Task material below:

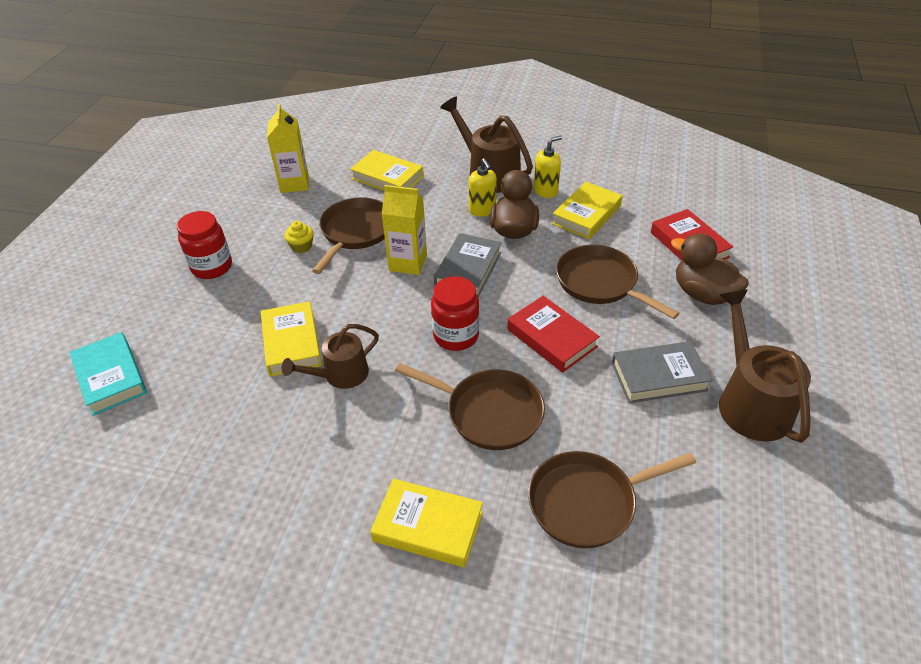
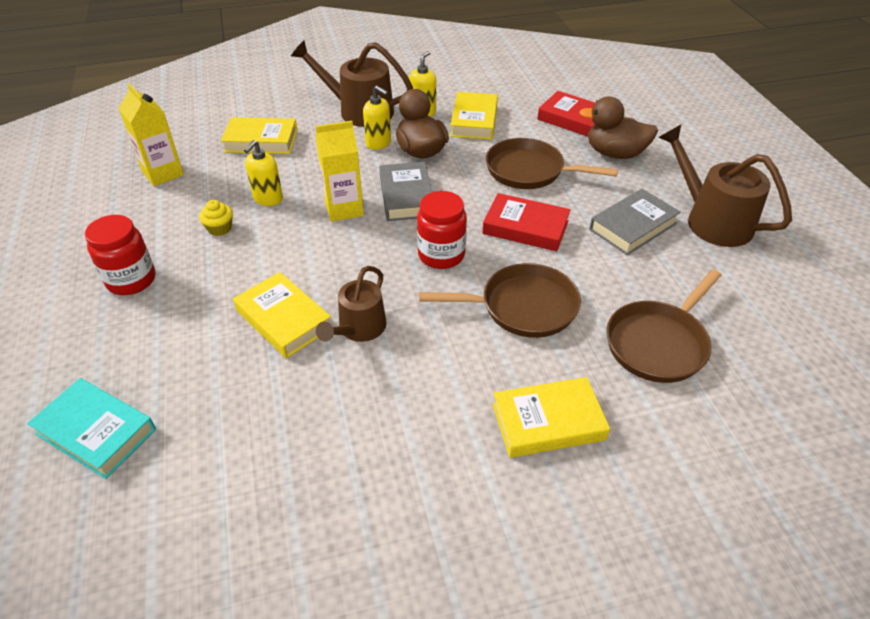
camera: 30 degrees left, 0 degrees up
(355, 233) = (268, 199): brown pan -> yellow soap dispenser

End of Task material.
Task material below:

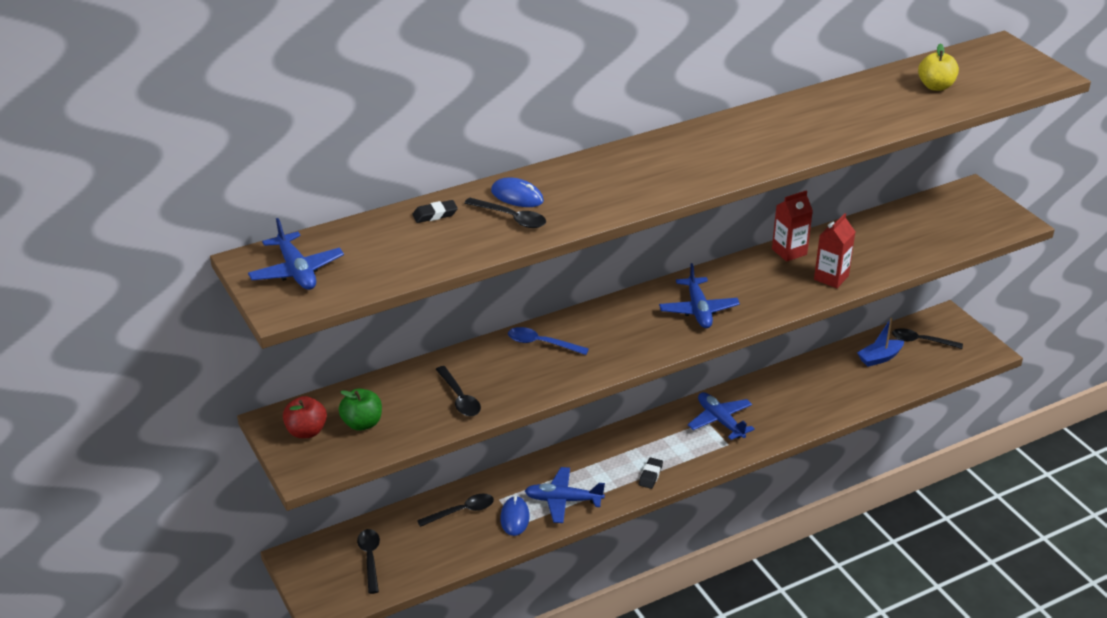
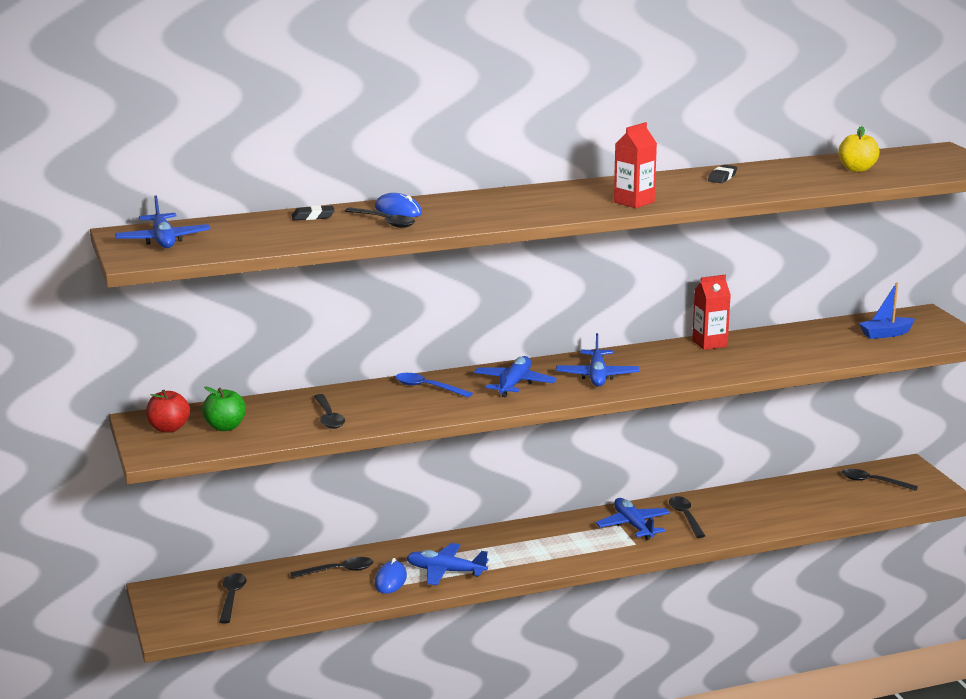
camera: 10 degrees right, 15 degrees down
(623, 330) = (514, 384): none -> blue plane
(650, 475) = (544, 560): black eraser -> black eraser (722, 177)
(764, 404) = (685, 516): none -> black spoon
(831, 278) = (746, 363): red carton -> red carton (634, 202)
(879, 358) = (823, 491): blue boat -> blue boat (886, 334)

End of Task material.

Required work: Only lines holding the word "camera" are wanted; copy each one from the listing.

Your response:
camera: 30 degrees left, 0 degrees up
camera: 10 degrees right, 15 degrees down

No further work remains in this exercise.